#### [RECORDS FOR THE EXERCISE]
****************

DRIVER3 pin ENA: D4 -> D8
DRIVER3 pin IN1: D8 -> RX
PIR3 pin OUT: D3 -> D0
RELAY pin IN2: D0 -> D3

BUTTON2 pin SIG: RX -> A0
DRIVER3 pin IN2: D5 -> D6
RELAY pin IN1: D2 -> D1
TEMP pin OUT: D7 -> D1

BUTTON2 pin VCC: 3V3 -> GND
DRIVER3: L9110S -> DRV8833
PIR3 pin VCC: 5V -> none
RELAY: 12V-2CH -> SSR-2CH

****************

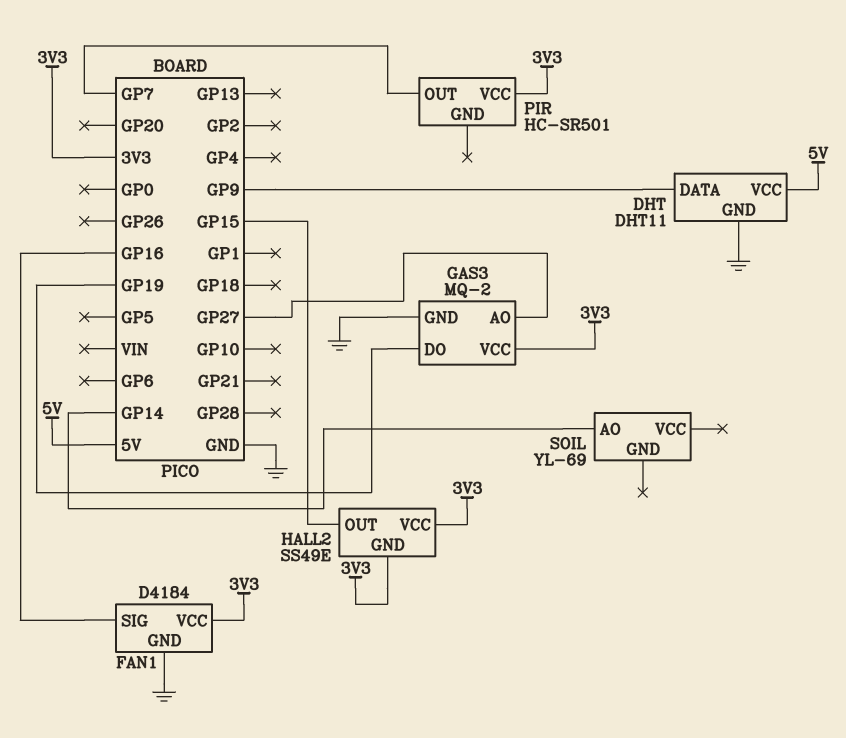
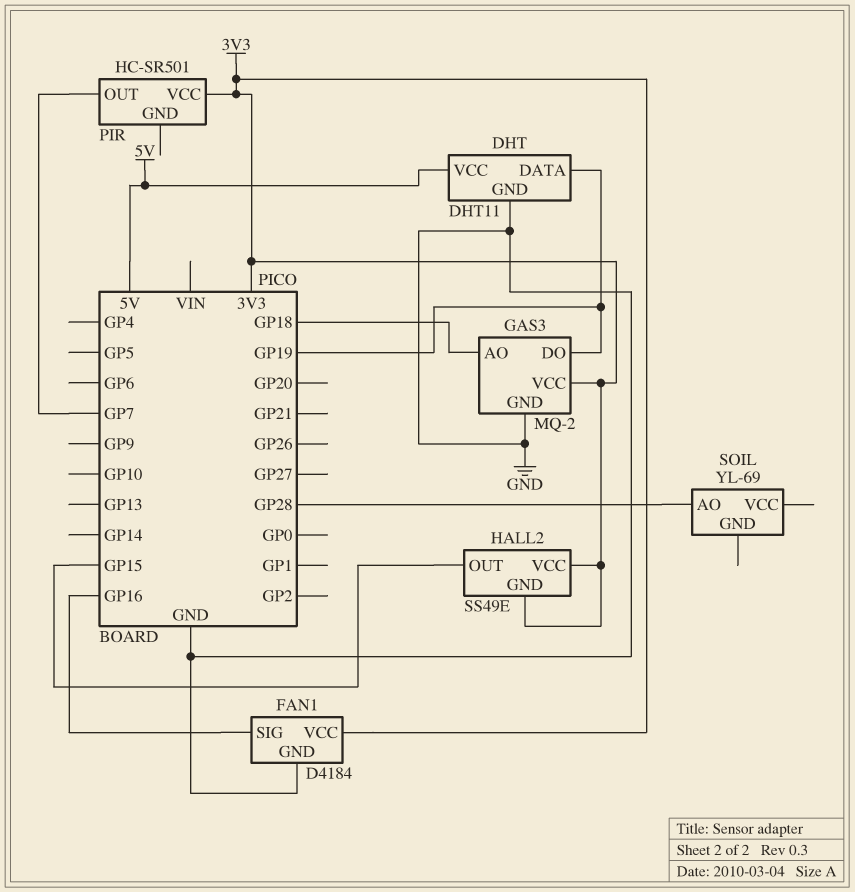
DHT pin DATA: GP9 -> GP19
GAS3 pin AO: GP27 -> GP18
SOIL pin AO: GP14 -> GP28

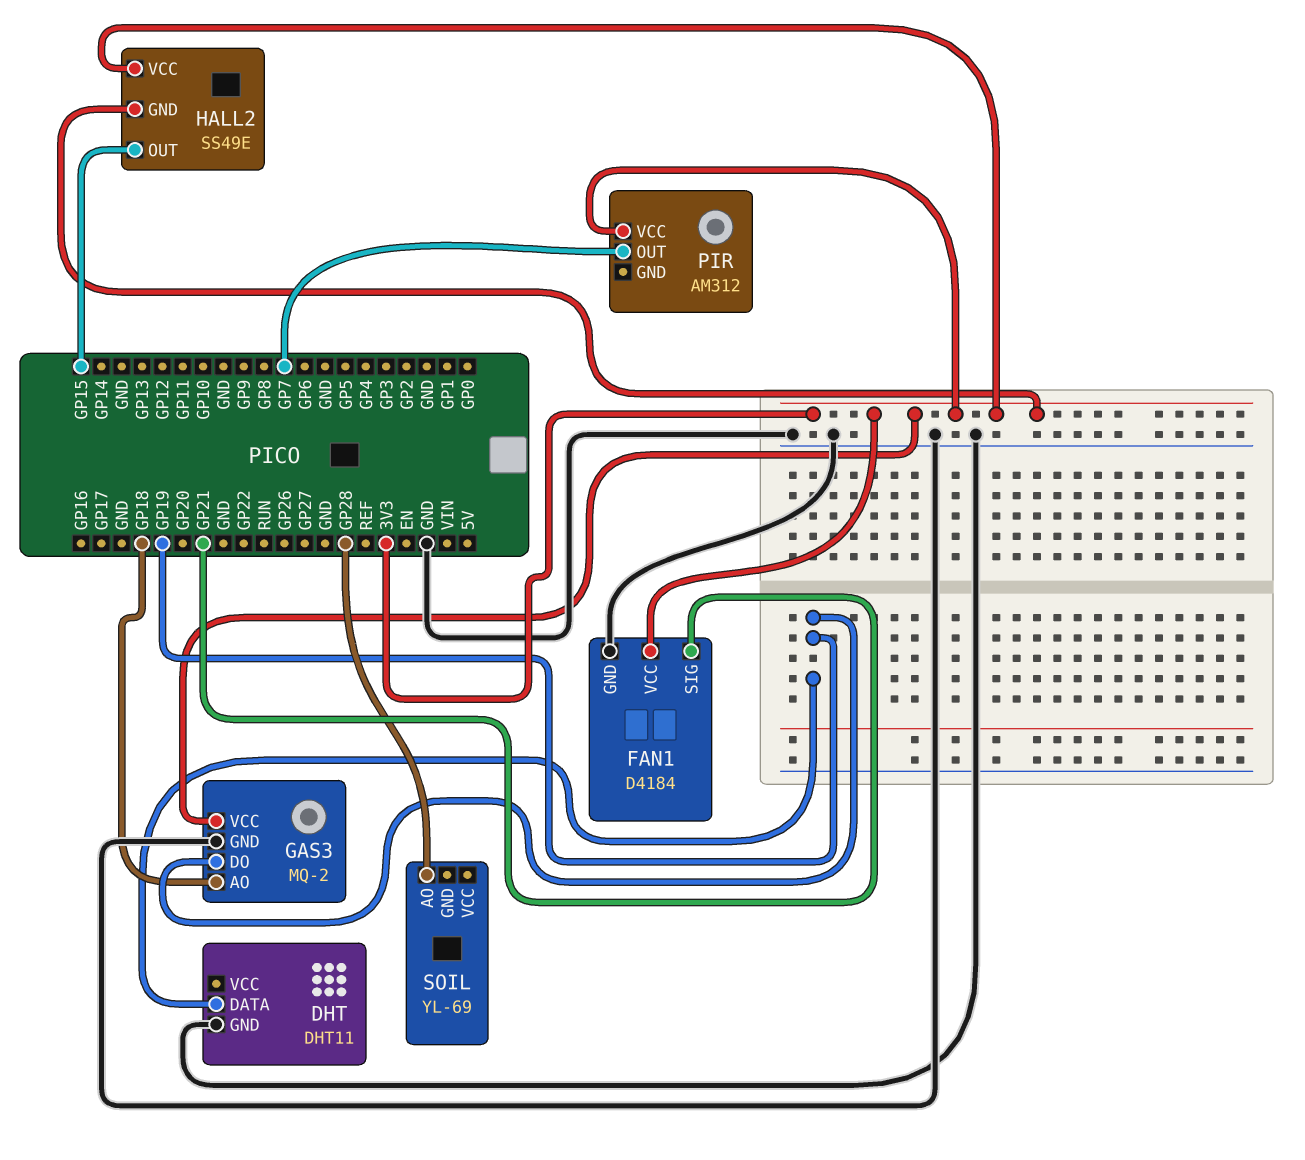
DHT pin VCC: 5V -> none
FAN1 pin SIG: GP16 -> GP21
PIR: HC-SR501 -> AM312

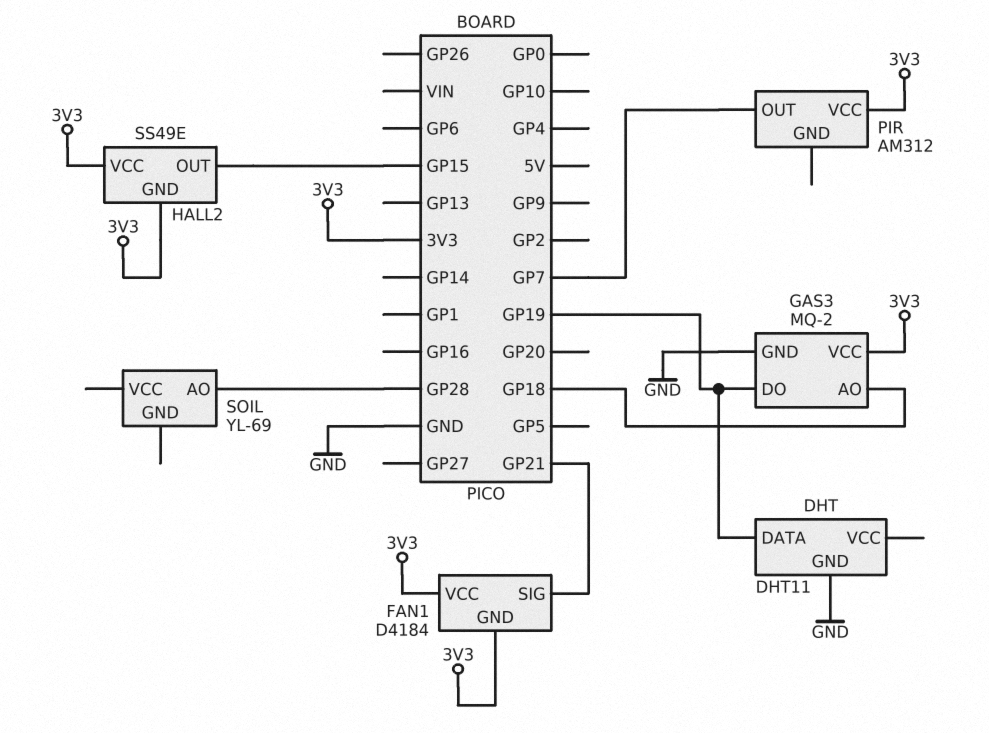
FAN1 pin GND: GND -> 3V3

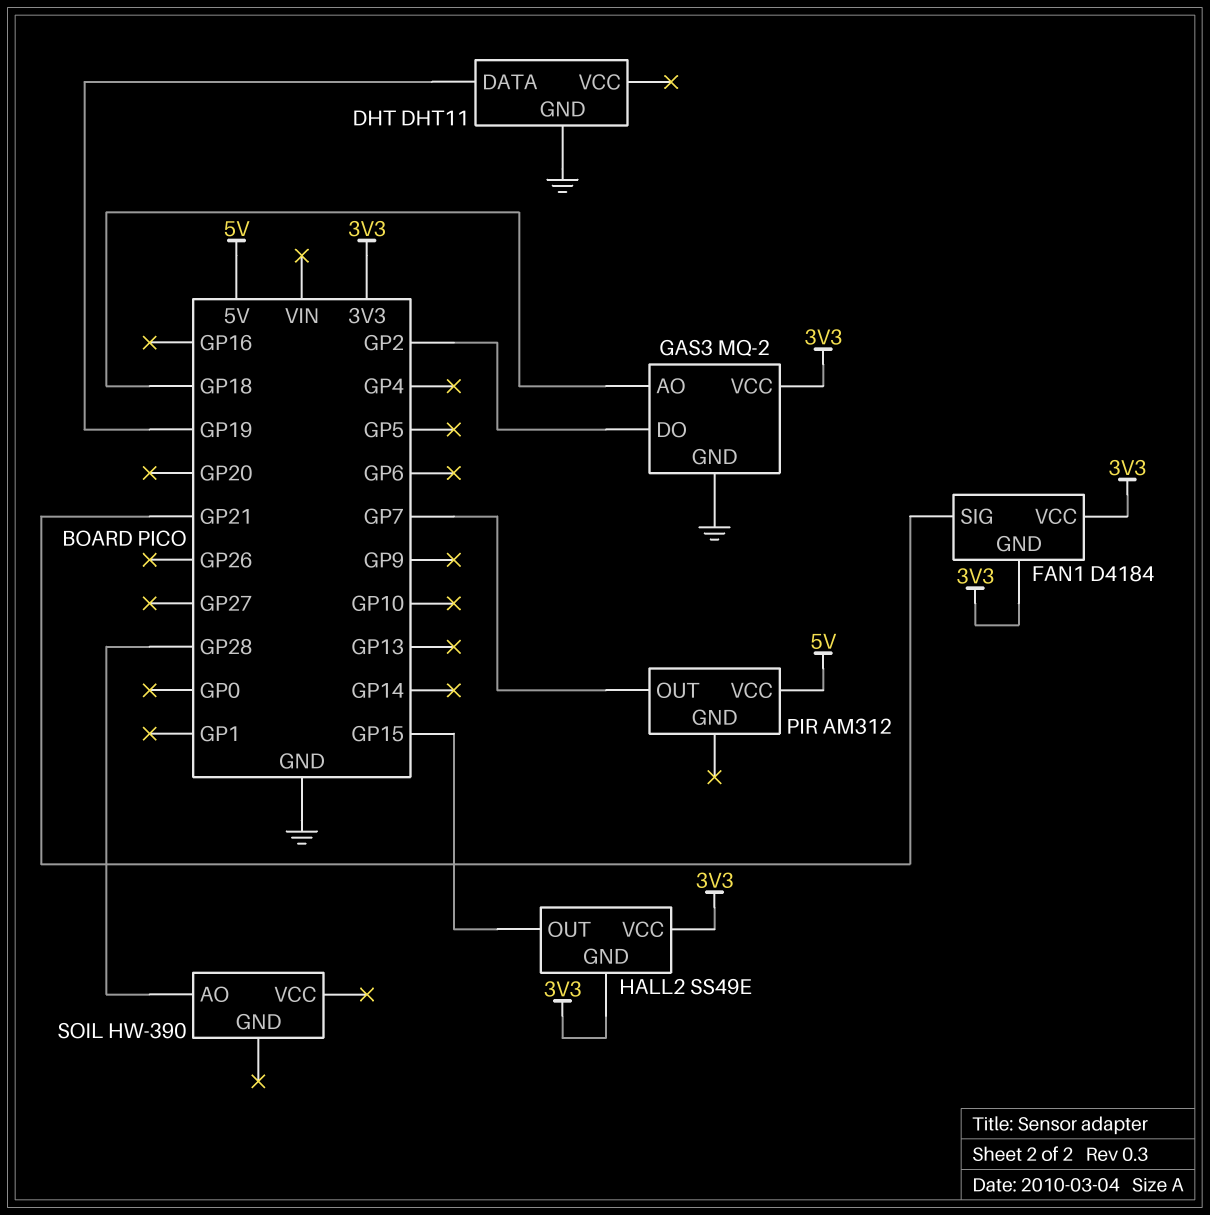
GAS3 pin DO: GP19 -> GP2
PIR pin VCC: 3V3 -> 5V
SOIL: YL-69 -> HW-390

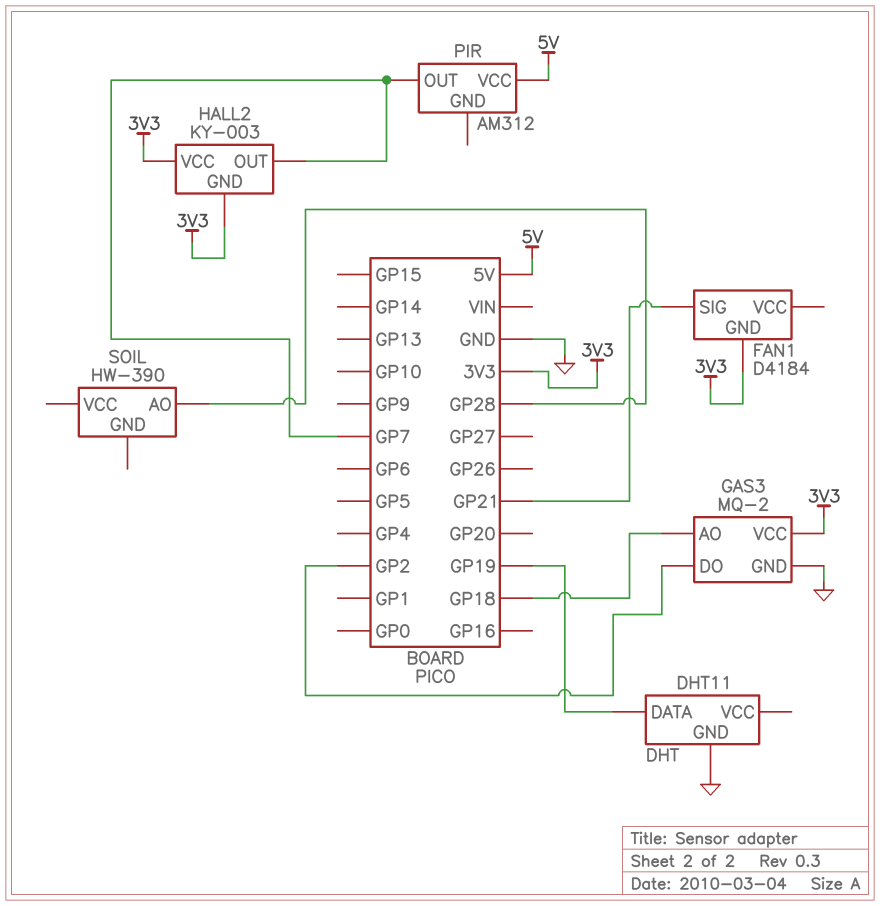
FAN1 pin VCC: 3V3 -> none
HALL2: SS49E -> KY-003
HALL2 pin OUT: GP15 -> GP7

****************

#### [WORK INSTRUCTION]
Output the lines above exactly, but only those between the line holding "DRIVER3 pin ENA: D4 -> D8" and the line holding "RELAY: 12V-2CH -> SSR-2CH", inclusive.

#### [WRITTEN REPLY]
DRIVER3 pin ENA: D4 -> D8
DRIVER3 pin IN1: D8 -> RX
PIR3 pin OUT: D3 -> D0
RELAY pin IN2: D0 -> D3

BUTTON2 pin SIG: RX -> A0
DRIVER3 pin IN2: D5 -> D6
RELAY pin IN1: D2 -> D1
TEMP pin OUT: D7 -> D1

BUTTON2 pin VCC: 3V3 -> GND
DRIVER3: L9110S -> DRV8833
PIR3 pin VCC: 5V -> none
RELAY: 12V-2CH -> SSR-2CH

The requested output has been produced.